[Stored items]
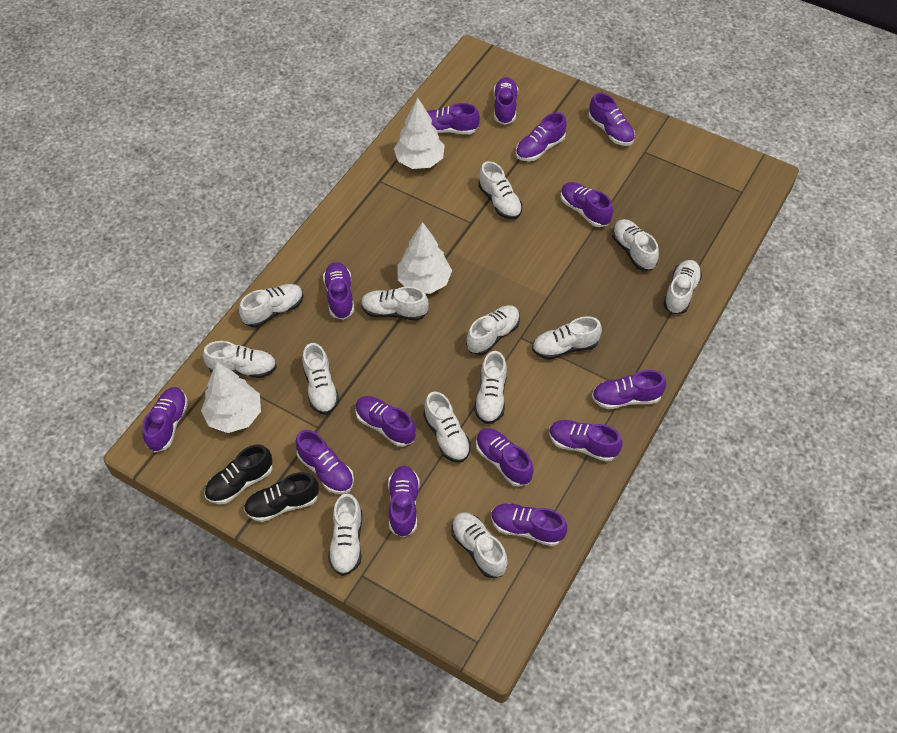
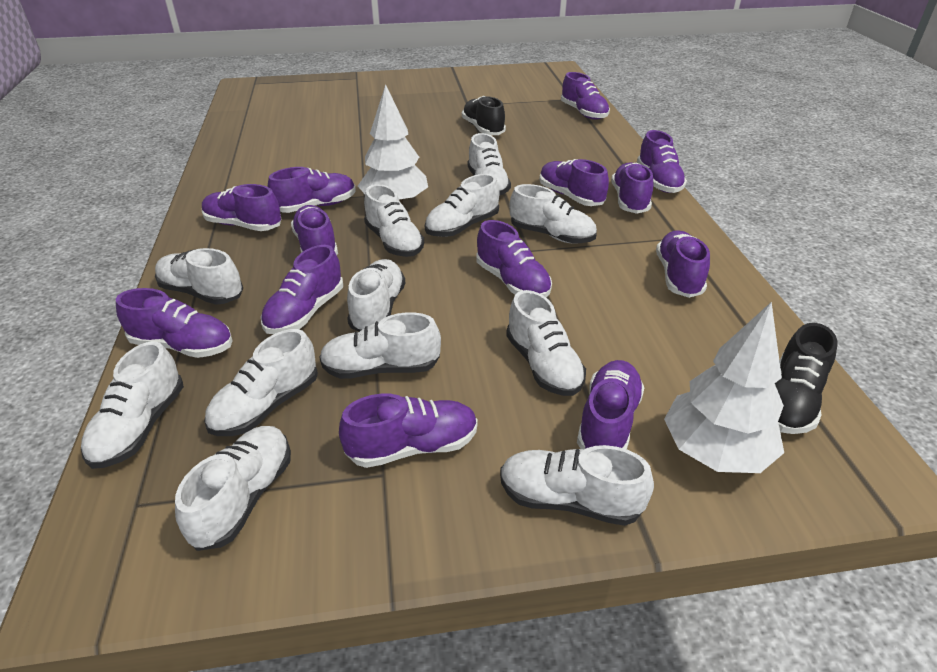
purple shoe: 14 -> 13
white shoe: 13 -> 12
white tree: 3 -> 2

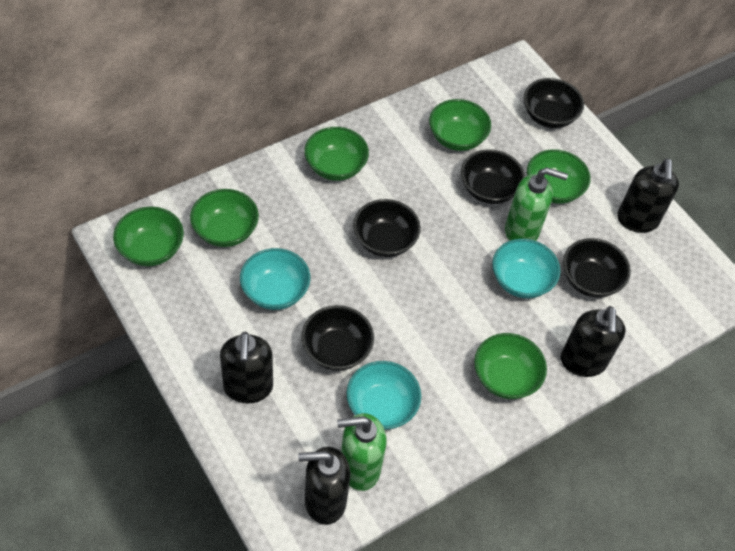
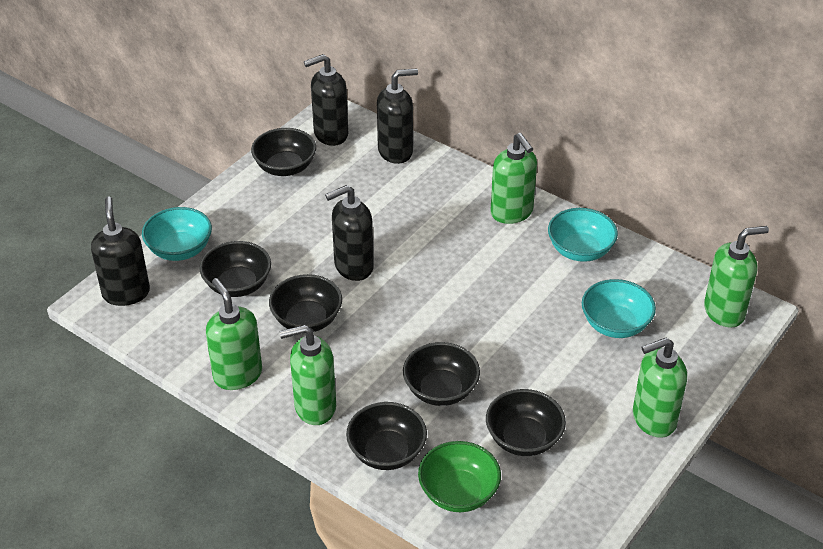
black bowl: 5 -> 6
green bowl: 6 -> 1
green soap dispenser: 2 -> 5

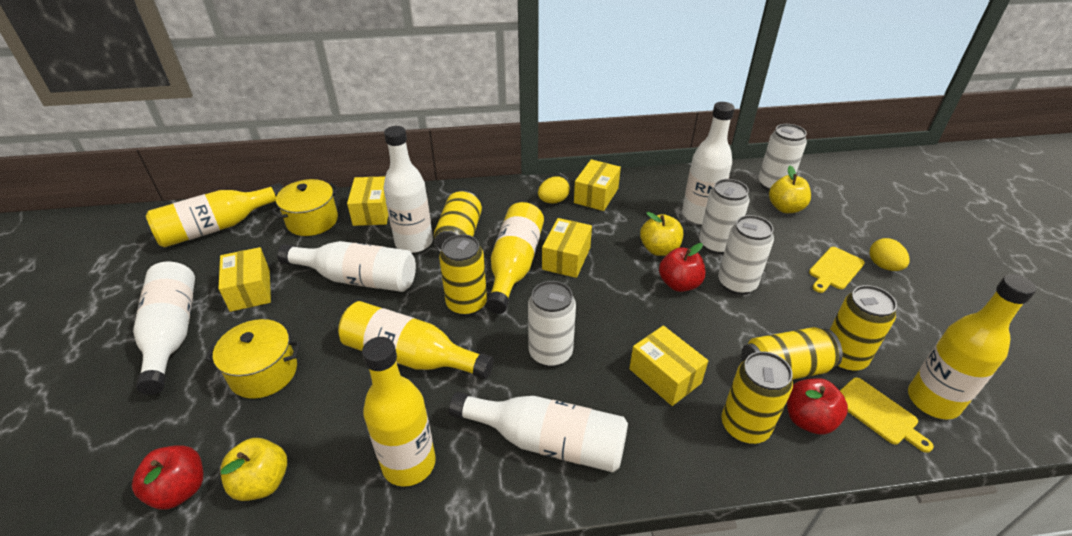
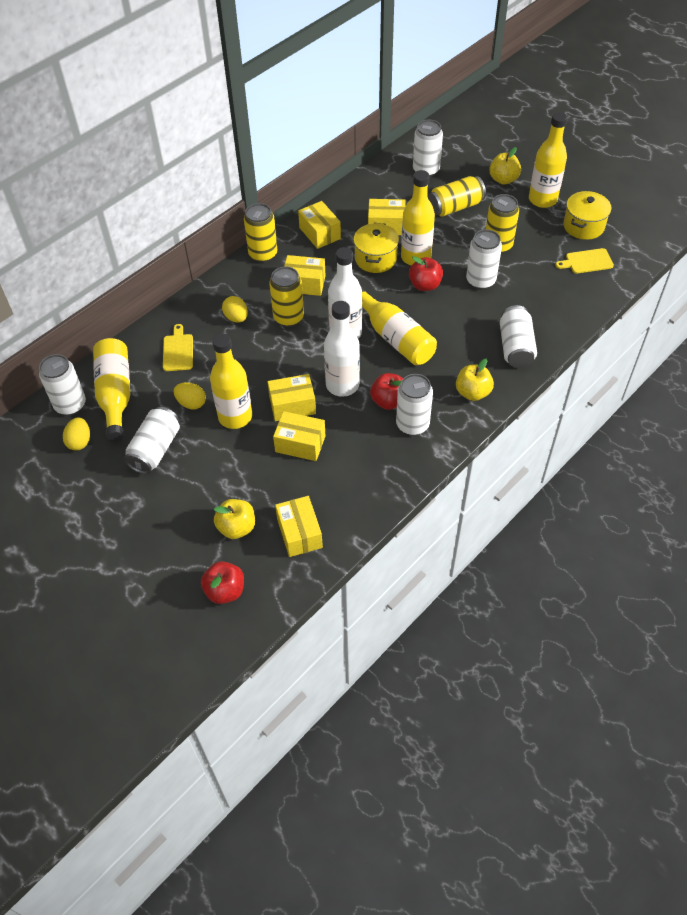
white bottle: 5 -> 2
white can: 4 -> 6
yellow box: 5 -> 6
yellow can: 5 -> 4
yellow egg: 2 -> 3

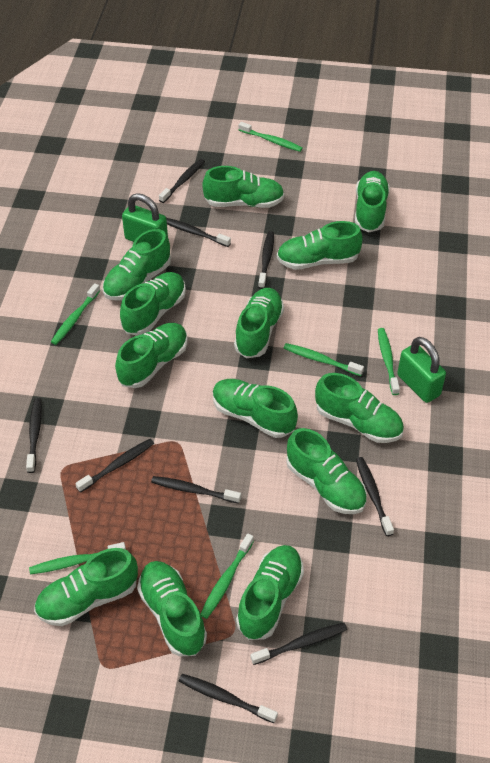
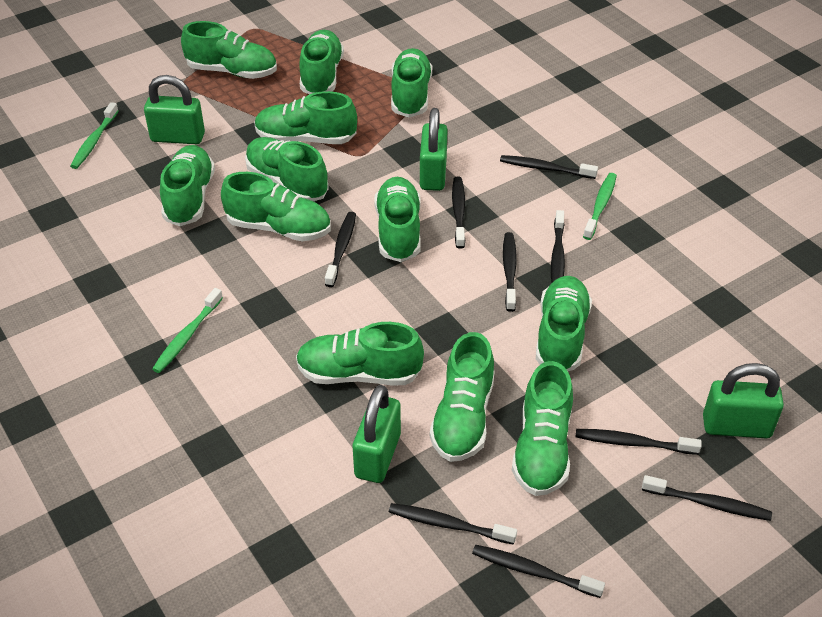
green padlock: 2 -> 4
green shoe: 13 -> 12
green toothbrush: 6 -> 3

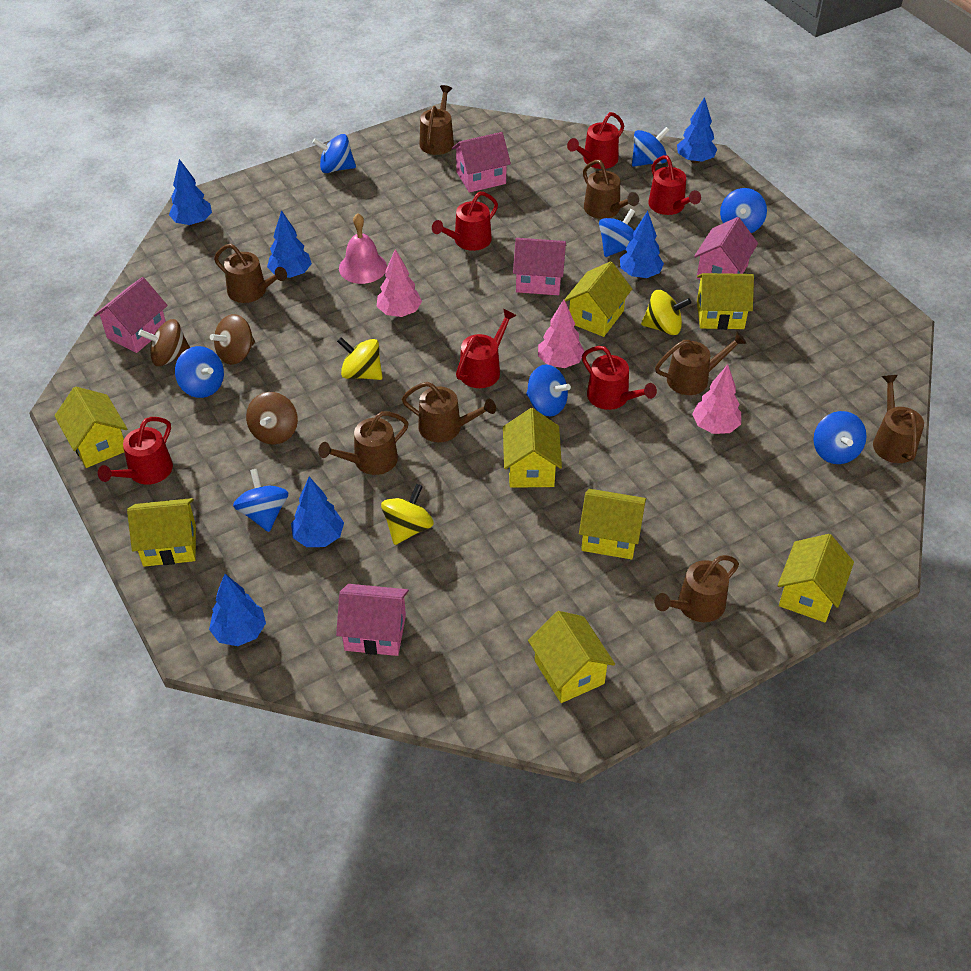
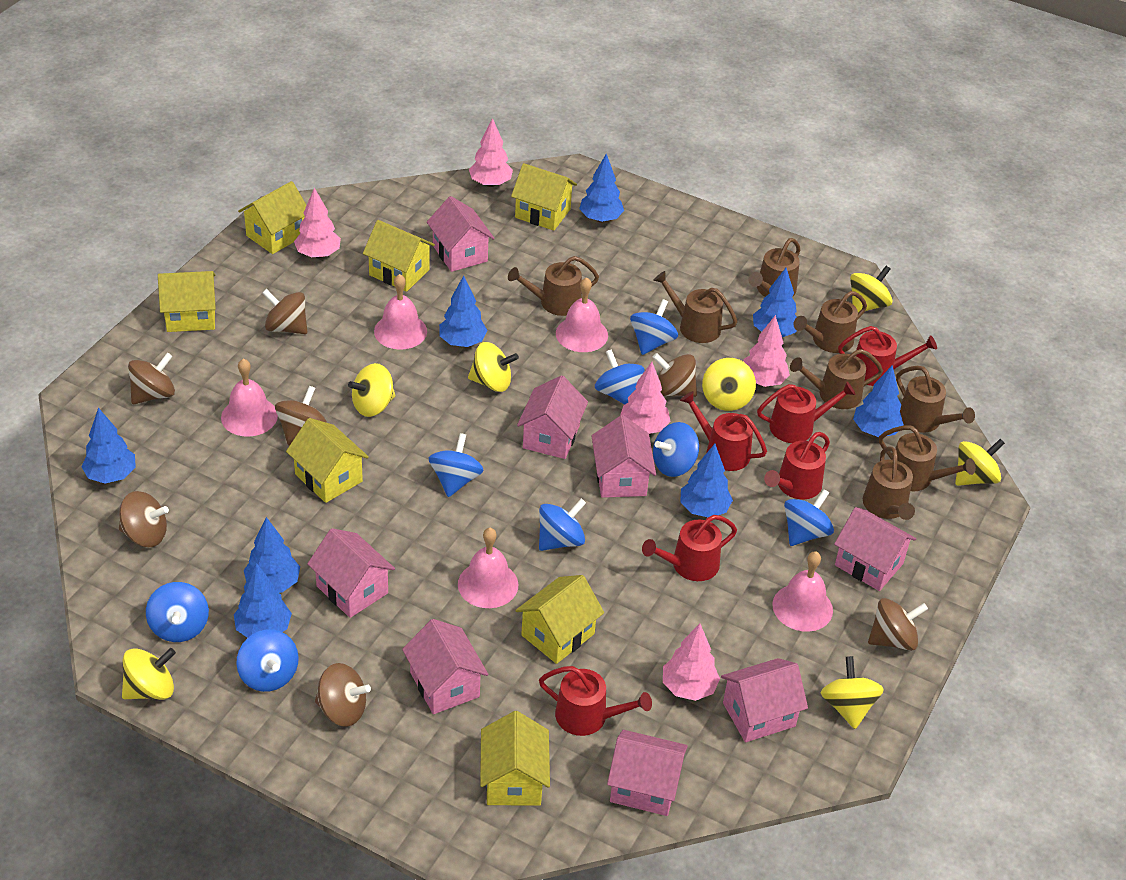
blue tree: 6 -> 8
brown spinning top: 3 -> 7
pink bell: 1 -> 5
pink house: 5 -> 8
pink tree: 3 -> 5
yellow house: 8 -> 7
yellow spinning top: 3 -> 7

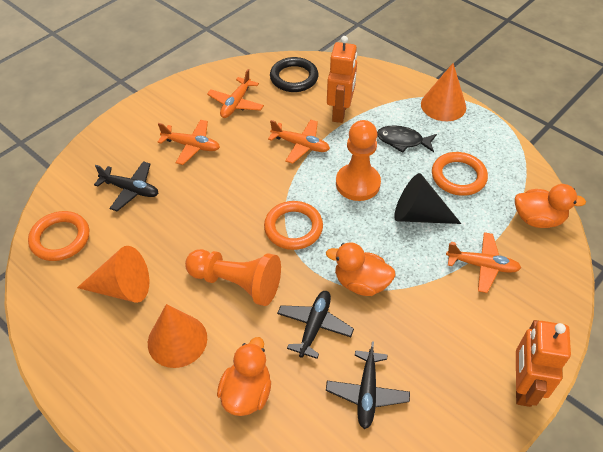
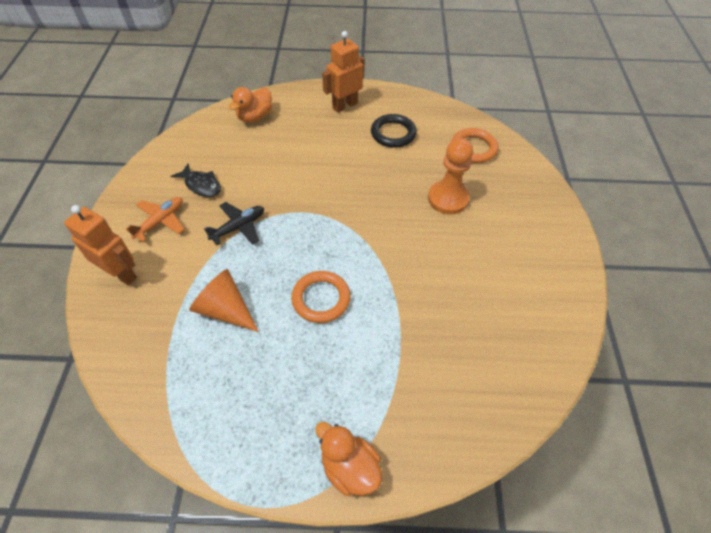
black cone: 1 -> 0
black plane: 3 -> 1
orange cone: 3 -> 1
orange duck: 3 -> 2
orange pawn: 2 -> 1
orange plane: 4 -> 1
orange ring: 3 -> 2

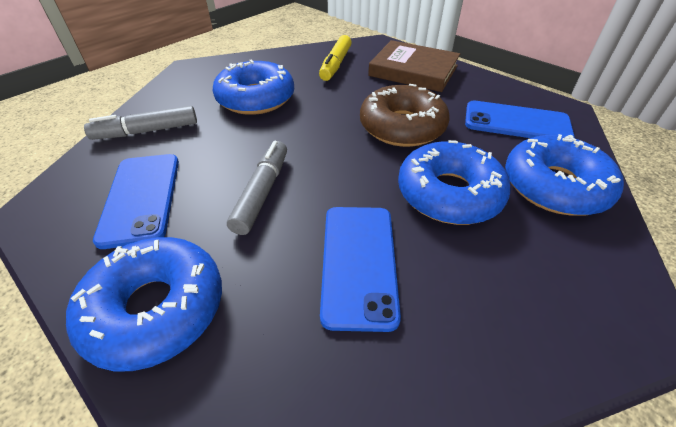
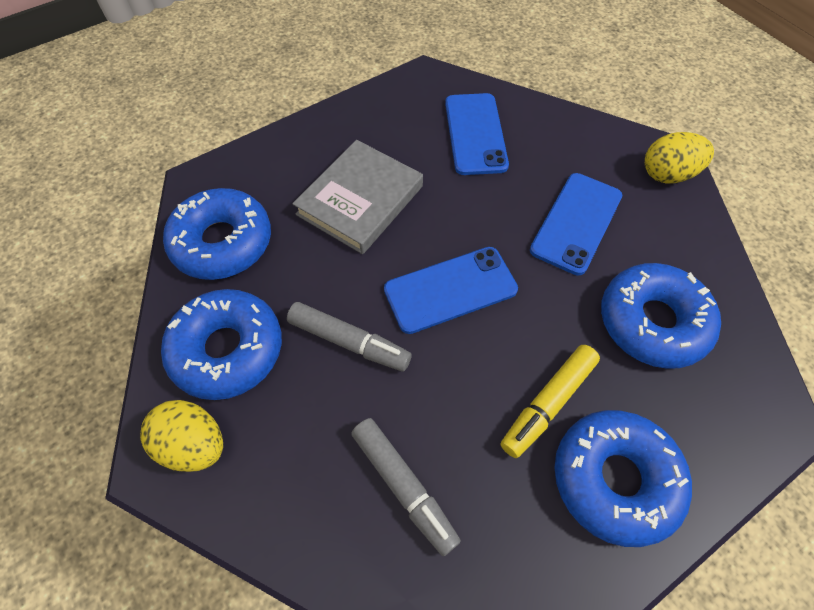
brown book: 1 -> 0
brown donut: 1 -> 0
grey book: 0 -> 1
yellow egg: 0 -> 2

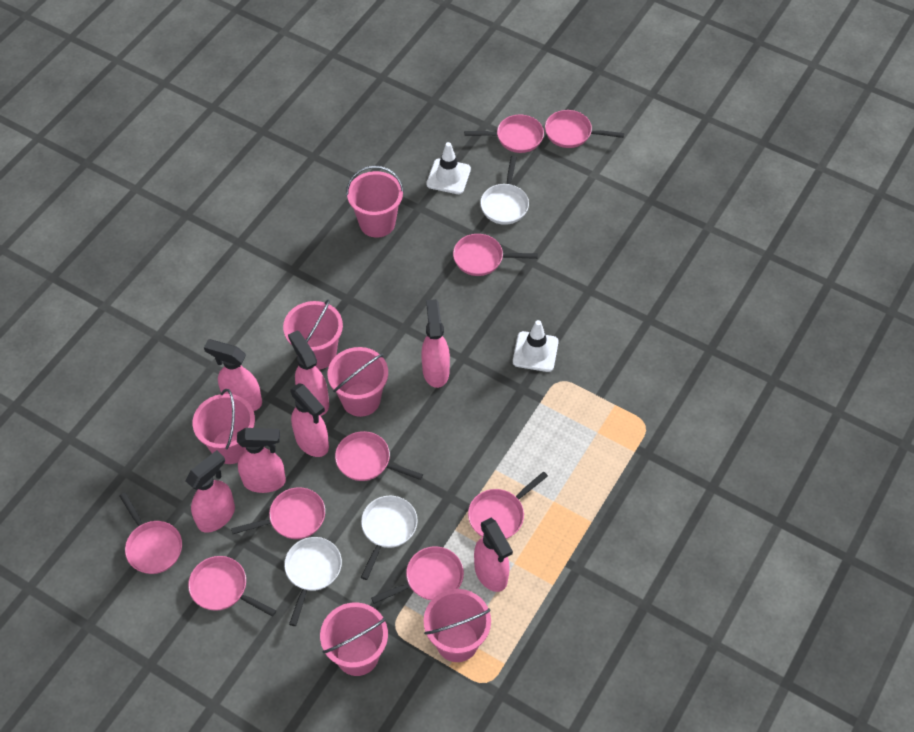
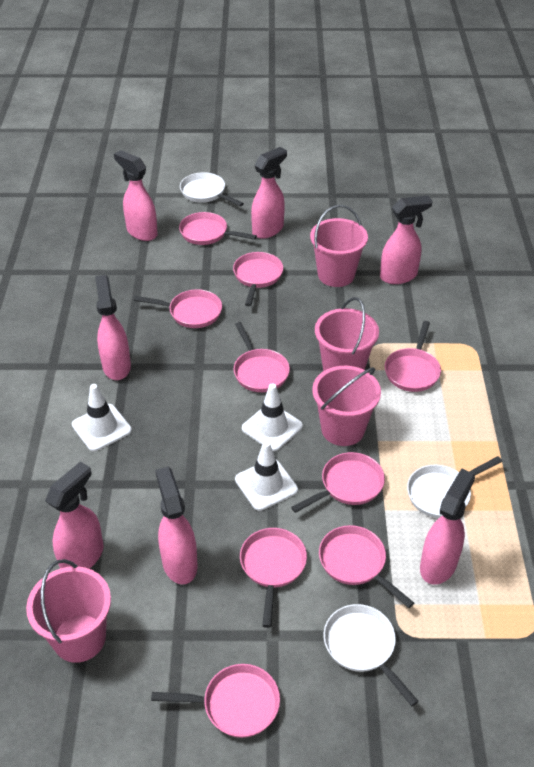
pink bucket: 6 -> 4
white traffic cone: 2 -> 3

Your objective: Starting with the top line, write out all the data above exactly; keep the pictures out.

Answer space:
purple shoe: 14 -> 13
white shoe: 13 -> 12
white tree: 3 -> 2

black bowl: 5 -> 6
green bowl: 6 -> 1
green soap dispenser: 2 -> 5

white bottle: 5 -> 2
white can: 4 -> 6
yellow box: 5 -> 6
yellow can: 5 -> 4
yellow egg: 2 -> 3

green padlock: 2 -> 4
green shoe: 13 -> 12
green toothbrush: 6 -> 3

blue tree: 6 -> 8
brown spinning top: 3 -> 7
pink bell: 1 -> 5
pink house: 5 -> 8
pink tree: 3 -> 5
yellow house: 8 -> 7
yellow spinning top: 3 -> 7

black cone: 1 -> 0
black plane: 3 -> 1
orange cone: 3 -> 1
orange duck: 3 -> 2
orange pawn: 2 -> 1
orange plane: 4 -> 1
orange ring: 3 -> 2

brown book: 1 -> 0
brown donut: 1 -> 0
grey book: 0 -> 1
yellow egg: 0 -> 2

pink bucket: 6 -> 4
white traffic cone: 2 -> 3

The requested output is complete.